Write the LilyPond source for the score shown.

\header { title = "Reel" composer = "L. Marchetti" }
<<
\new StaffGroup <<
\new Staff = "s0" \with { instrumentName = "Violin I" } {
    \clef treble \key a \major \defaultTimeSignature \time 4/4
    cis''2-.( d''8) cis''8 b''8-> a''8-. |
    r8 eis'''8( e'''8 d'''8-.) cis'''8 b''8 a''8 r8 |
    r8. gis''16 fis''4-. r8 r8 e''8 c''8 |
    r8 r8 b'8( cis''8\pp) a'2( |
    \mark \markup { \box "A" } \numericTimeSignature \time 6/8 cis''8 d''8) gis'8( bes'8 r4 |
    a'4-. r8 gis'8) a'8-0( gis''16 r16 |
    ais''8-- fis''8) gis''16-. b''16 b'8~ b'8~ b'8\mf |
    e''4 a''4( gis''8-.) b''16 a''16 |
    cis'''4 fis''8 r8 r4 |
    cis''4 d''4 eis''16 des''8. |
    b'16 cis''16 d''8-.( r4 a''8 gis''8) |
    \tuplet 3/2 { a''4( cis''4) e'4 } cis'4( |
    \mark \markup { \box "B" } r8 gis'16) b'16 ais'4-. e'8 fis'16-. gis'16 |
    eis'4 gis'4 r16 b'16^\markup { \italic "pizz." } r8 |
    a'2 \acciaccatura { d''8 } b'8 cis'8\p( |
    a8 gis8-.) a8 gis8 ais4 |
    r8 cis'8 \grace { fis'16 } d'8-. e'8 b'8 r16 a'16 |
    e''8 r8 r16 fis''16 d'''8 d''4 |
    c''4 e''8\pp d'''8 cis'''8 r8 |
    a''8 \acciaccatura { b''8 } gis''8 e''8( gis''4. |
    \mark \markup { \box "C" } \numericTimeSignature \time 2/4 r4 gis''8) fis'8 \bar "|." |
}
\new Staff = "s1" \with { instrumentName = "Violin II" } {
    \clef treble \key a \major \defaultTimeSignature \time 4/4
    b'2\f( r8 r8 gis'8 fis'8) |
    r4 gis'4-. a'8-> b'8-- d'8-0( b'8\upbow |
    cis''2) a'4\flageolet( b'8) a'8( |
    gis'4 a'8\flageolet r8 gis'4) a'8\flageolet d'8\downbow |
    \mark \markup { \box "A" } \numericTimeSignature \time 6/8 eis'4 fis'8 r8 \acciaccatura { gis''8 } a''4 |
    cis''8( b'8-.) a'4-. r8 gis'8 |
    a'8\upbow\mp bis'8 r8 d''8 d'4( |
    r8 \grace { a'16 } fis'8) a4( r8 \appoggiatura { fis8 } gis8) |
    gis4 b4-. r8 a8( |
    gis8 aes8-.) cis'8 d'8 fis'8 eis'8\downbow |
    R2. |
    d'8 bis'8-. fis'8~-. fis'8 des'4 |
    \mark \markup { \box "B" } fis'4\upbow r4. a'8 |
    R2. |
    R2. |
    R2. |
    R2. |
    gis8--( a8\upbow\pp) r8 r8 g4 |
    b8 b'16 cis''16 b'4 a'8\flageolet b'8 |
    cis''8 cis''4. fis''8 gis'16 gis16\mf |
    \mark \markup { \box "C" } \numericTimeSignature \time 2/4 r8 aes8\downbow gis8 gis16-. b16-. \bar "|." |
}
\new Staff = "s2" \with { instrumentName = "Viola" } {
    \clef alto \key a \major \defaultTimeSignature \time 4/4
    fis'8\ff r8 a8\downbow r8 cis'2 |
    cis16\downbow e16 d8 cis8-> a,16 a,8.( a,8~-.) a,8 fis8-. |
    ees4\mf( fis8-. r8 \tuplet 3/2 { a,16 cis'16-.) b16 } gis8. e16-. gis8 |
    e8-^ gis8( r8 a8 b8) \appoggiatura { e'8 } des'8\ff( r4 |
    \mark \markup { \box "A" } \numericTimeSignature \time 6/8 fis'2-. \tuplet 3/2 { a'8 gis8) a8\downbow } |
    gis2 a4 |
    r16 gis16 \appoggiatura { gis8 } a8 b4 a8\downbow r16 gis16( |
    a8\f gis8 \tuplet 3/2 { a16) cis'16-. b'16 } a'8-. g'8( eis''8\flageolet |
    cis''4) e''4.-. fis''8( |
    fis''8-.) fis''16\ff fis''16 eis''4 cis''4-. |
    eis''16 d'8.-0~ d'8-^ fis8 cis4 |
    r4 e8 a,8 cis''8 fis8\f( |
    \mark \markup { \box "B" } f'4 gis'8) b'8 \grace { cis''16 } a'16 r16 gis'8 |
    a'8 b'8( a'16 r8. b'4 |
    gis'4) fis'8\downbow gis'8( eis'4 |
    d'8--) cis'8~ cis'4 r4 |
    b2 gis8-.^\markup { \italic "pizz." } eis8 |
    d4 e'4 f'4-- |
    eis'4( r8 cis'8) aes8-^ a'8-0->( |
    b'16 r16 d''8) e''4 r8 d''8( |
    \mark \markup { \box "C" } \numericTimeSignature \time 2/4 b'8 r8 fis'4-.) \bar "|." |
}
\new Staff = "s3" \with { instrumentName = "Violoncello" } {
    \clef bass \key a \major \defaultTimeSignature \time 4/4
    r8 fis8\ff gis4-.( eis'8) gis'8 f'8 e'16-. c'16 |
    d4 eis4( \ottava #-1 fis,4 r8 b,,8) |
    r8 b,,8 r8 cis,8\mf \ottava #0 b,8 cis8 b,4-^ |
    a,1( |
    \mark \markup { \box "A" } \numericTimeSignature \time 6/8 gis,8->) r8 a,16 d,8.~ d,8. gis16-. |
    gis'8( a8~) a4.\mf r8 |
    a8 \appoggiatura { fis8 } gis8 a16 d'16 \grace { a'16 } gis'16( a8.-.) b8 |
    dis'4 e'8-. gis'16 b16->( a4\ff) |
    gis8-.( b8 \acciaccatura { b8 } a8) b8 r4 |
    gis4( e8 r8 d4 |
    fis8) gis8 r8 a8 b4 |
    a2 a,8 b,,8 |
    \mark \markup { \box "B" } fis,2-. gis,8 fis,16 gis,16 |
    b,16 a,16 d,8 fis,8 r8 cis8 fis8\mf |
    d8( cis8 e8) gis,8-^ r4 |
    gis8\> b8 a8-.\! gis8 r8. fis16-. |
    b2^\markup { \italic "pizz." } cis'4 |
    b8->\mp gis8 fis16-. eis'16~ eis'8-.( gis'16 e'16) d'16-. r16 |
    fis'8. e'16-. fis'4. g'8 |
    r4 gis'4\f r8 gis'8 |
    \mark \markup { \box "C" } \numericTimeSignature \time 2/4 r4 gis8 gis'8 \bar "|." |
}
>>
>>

» **Exercise directions**
Count the lines above that contain the string "upbow", treating uppercase and lowercase as different, and reply with the number only.

» **Solution to this problem**
4